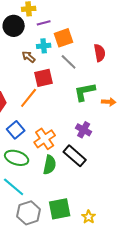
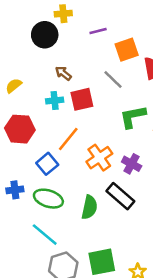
purple line: (44, 23) -> (98, 31), moved
orange square: (64, 38) -> (127, 50), moved
cyan cross: (44, 46) -> (55, 101), moved
orange line: (29, 98) -> (68, 139), moved
orange cross: (45, 139) -> (99, 158), moved

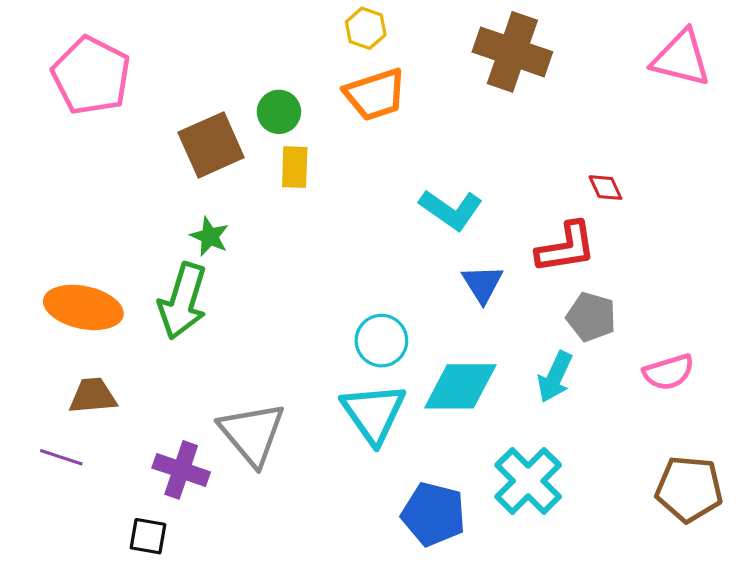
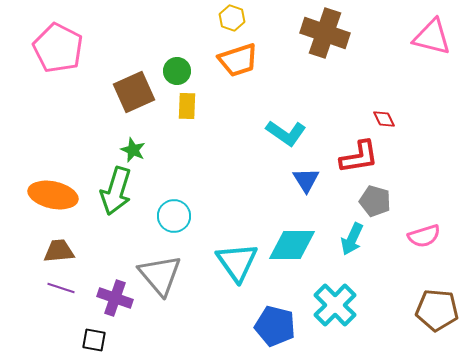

*ASSIGNED TASK:* Exact copy, pictures omitted: every line from the one holding "orange line: (29, 98) -> (68, 139), moved" through the last line of the data above, and nothing else.

*ANSWER FOR THIS EXERCISE:*
orange line: (29, 98) -> (68, 139), moved
orange cross: (45, 139) -> (99, 158), moved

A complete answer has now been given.